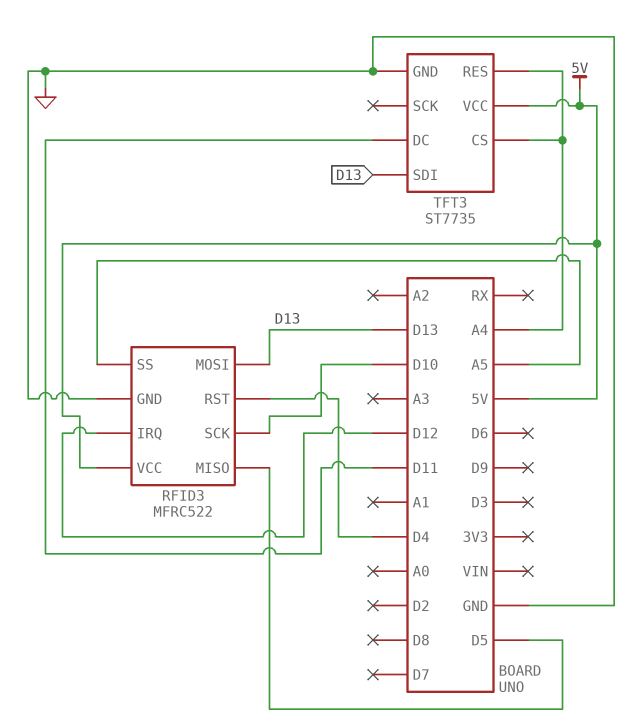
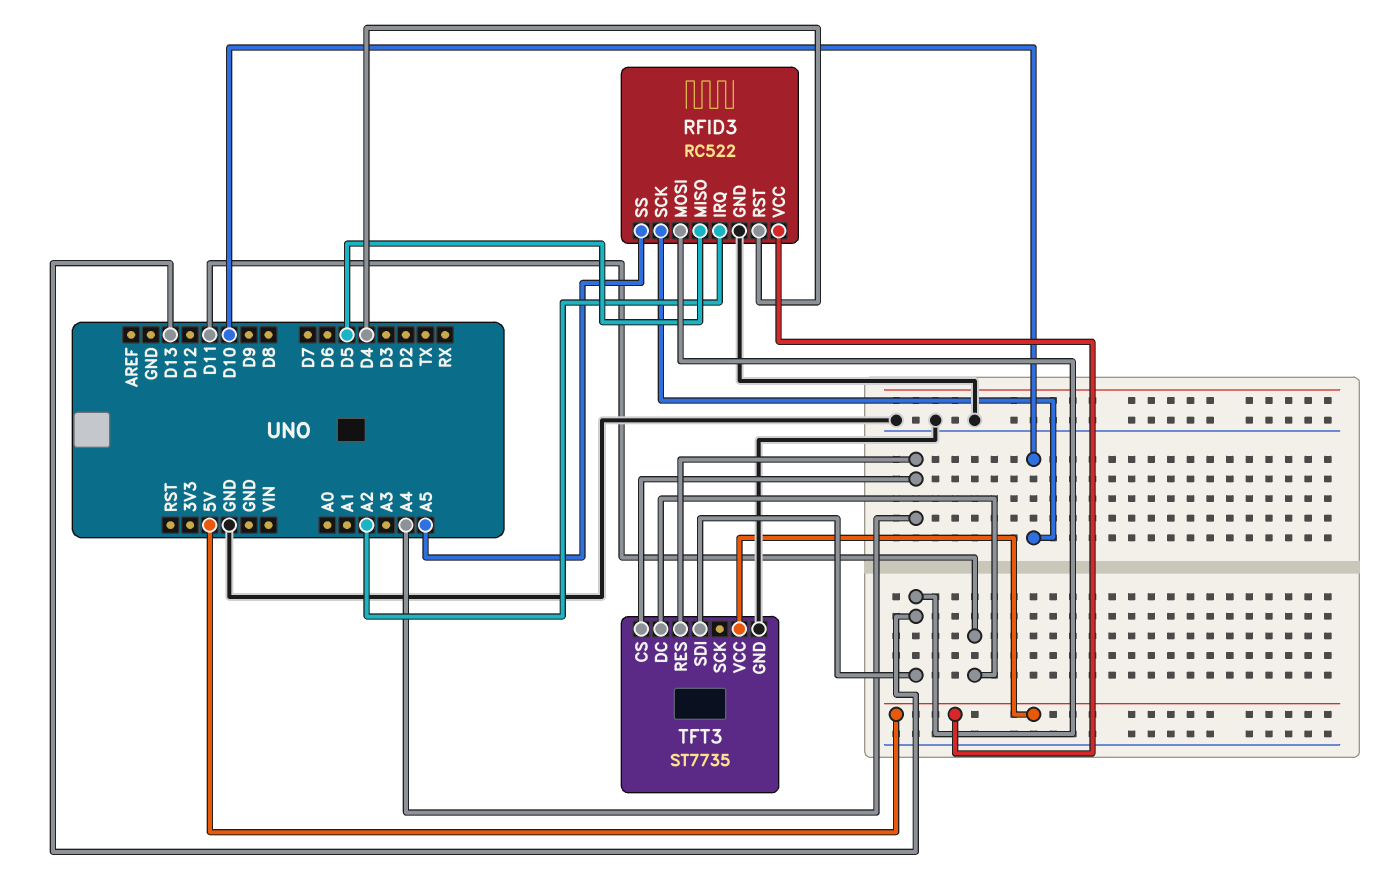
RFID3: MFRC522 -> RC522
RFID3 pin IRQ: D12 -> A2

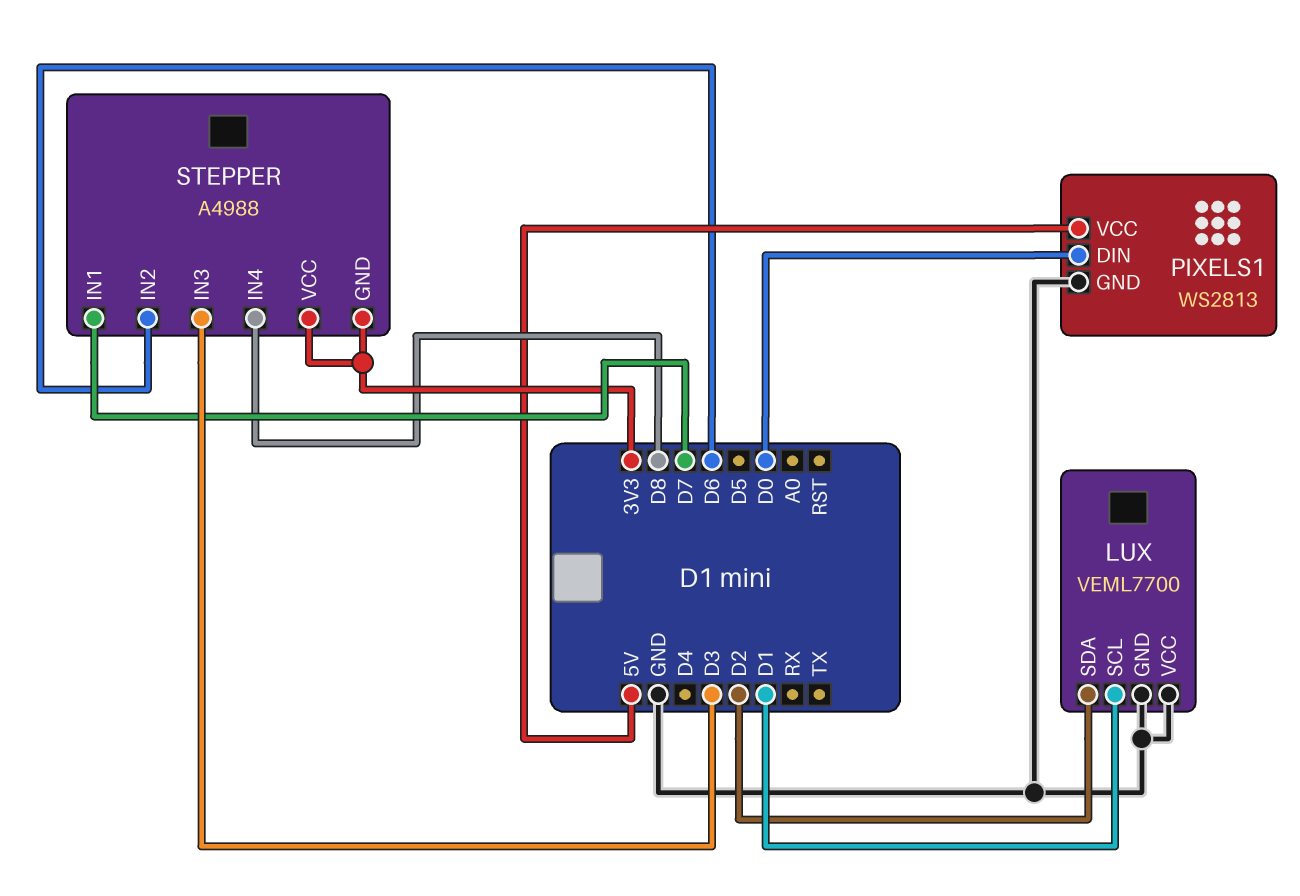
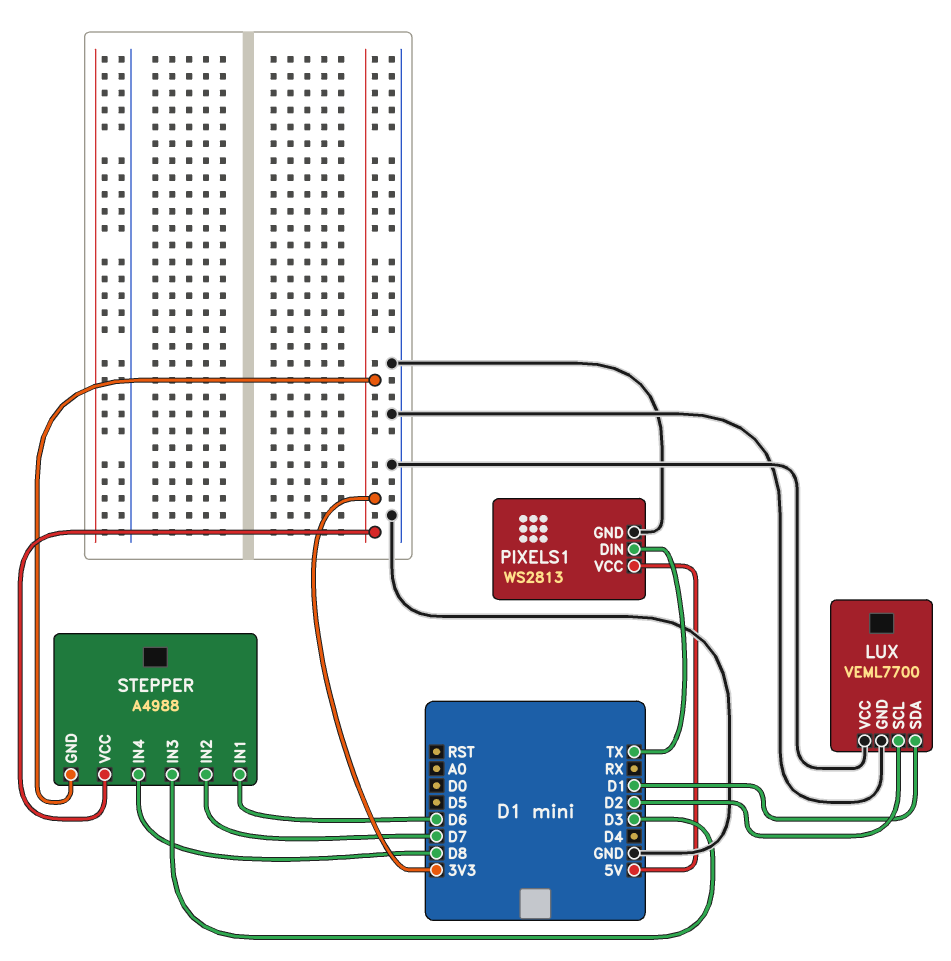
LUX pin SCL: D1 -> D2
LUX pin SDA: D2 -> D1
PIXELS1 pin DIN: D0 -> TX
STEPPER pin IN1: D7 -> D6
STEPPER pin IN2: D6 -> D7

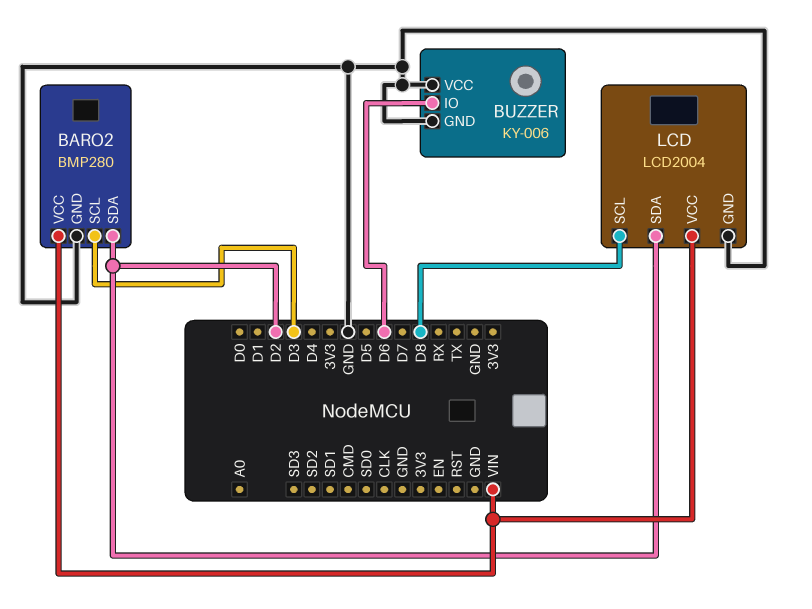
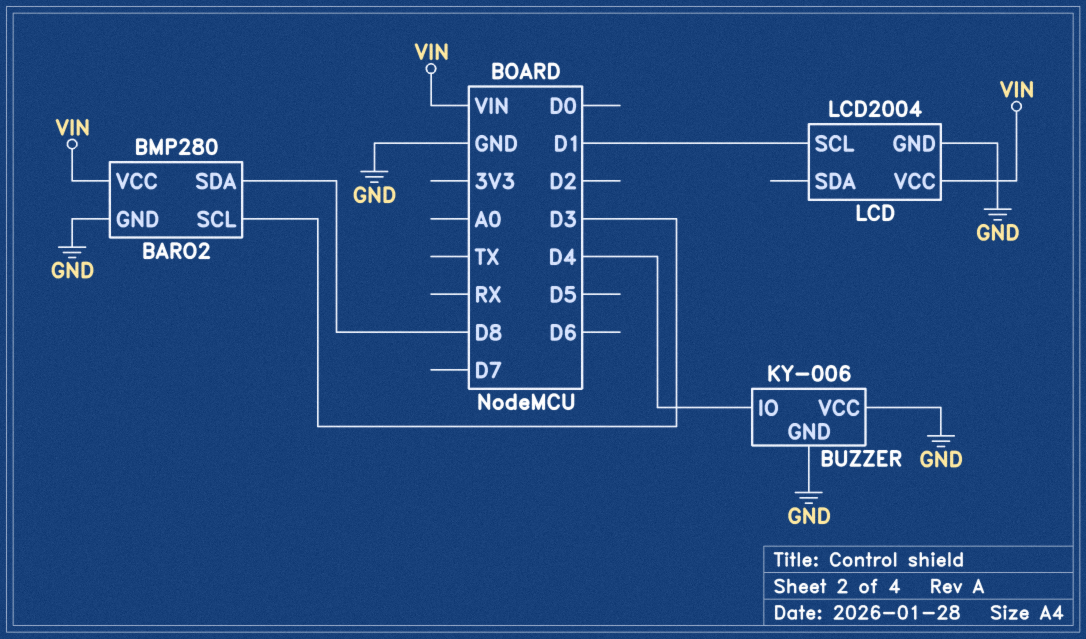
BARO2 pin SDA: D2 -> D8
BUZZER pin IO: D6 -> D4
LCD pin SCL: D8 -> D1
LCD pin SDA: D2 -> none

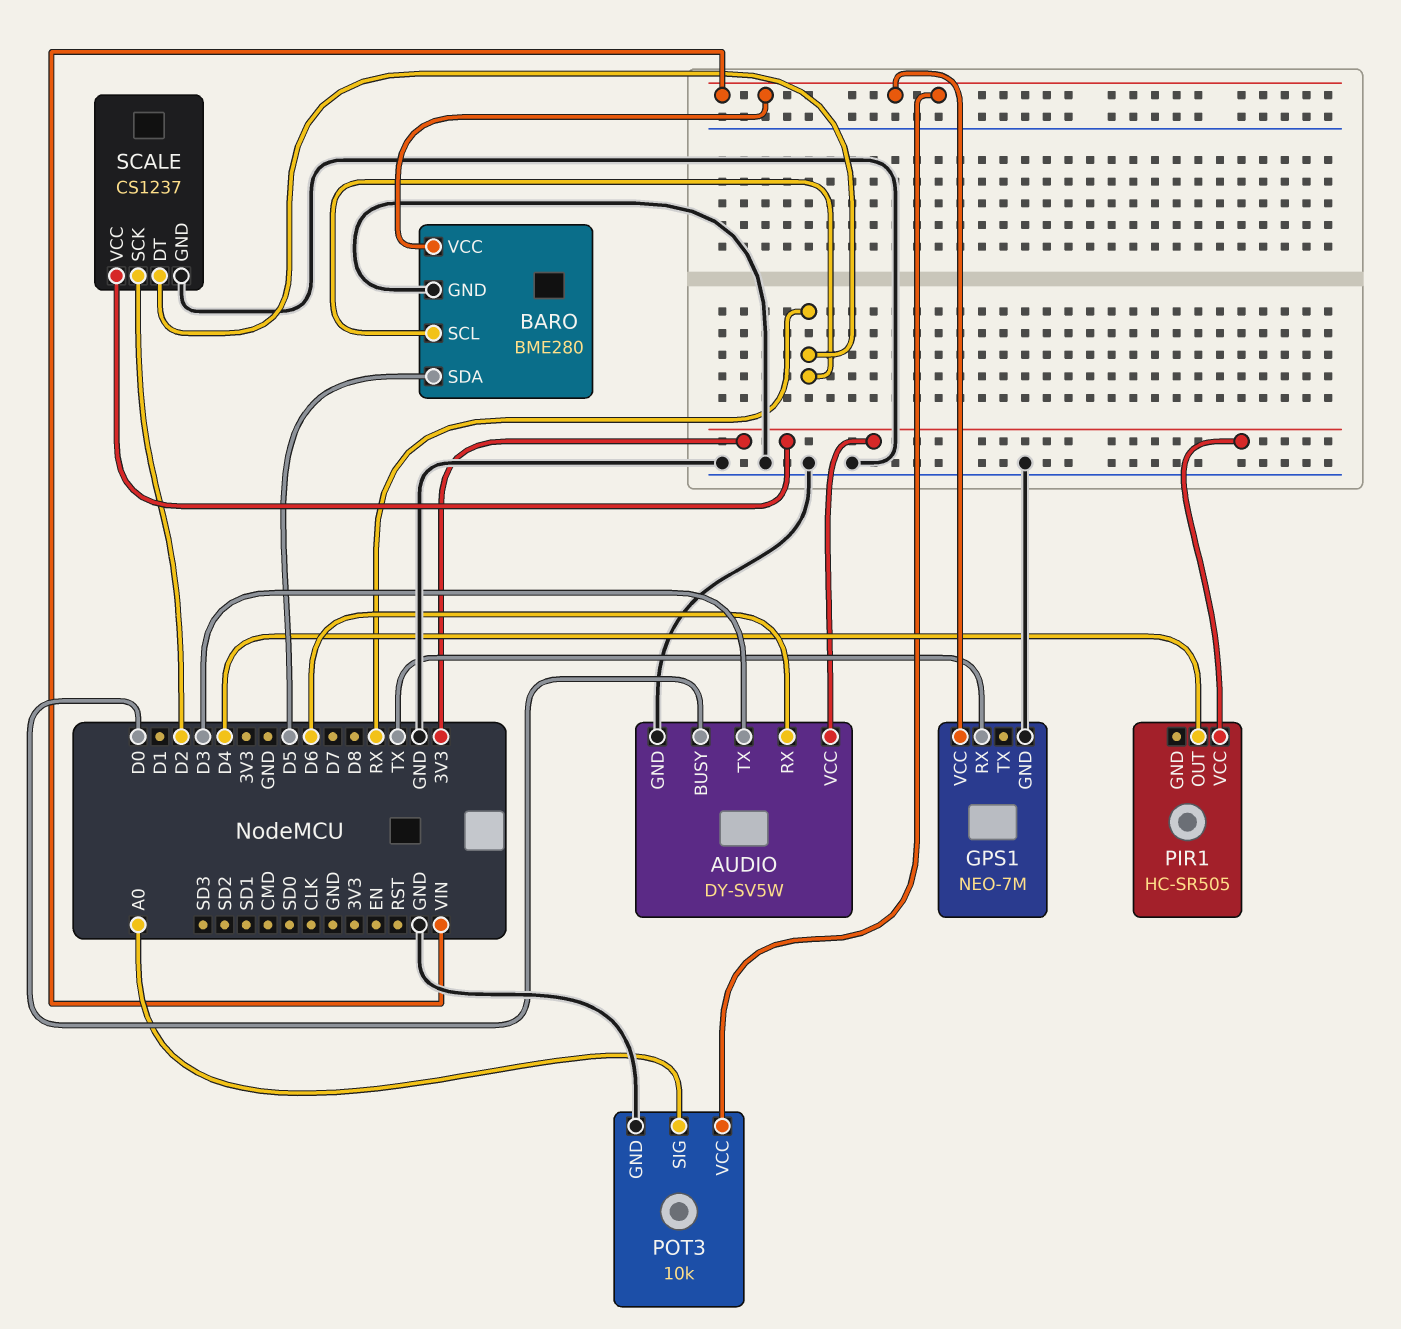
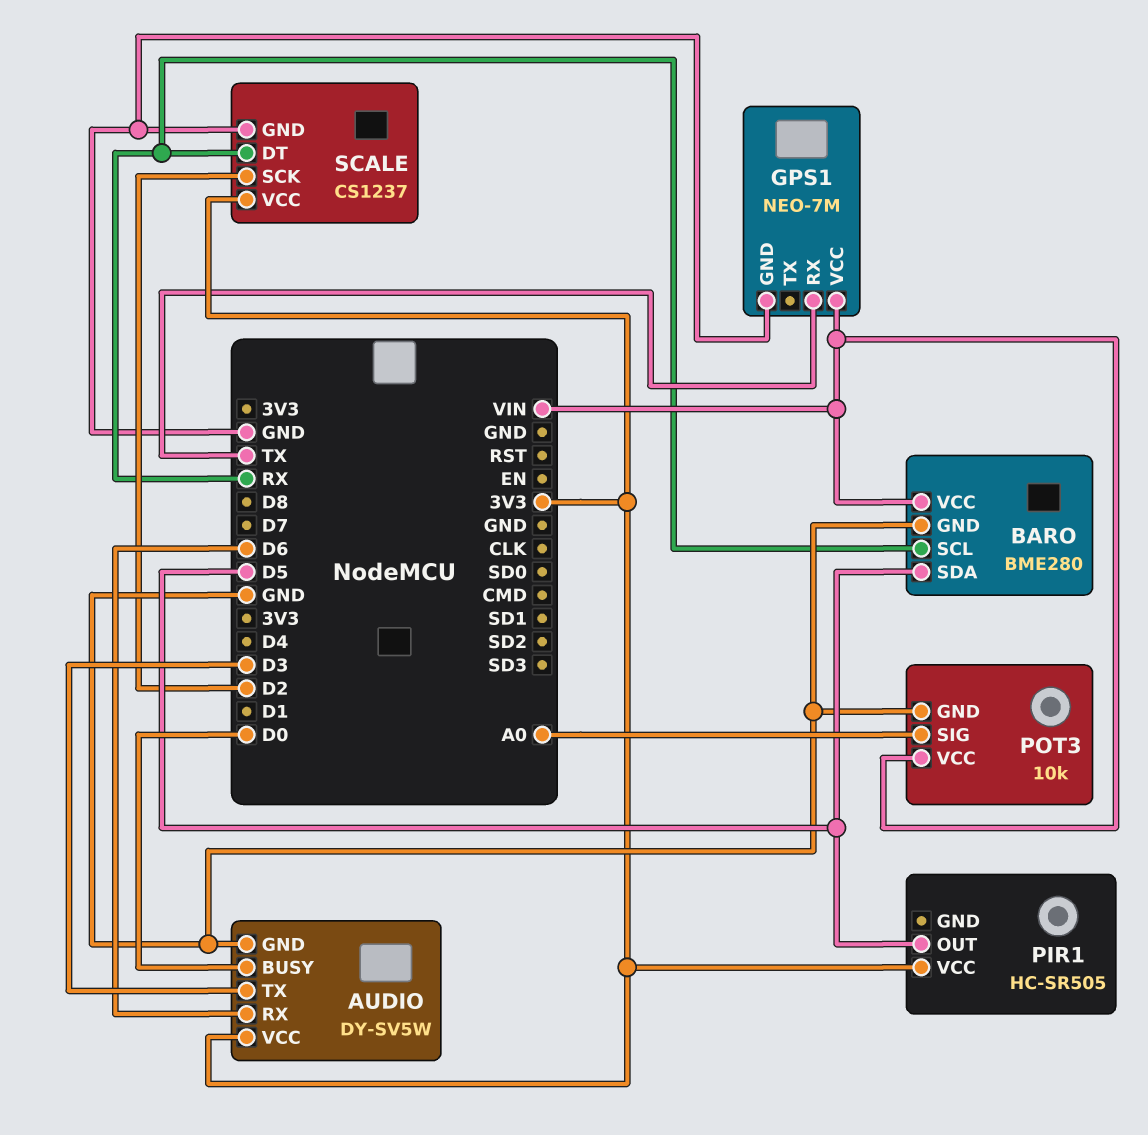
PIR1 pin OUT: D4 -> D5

# # #

--- Task description ---
Could you retype all the entries above exactly, without the pictures?

--- Result for this exercise ---
RFID3: MFRC522 -> RC522
RFID3 pin IRQ: D12 -> A2

LUX pin SCL: D1 -> D2
LUX pin SDA: D2 -> D1
PIXELS1 pin DIN: D0 -> TX
STEPPER pin IN1: D7 -> D6
STEPPER pin IN2: D6 -> D7

BARO2 pin SDA: D2 -> D8
BUZZER pin IO: D6 -> D4
LCD pin SCL: D8 -> D1
LCD pin SDA: D2 -> none

PIR1 pin OUT: D4 -> D5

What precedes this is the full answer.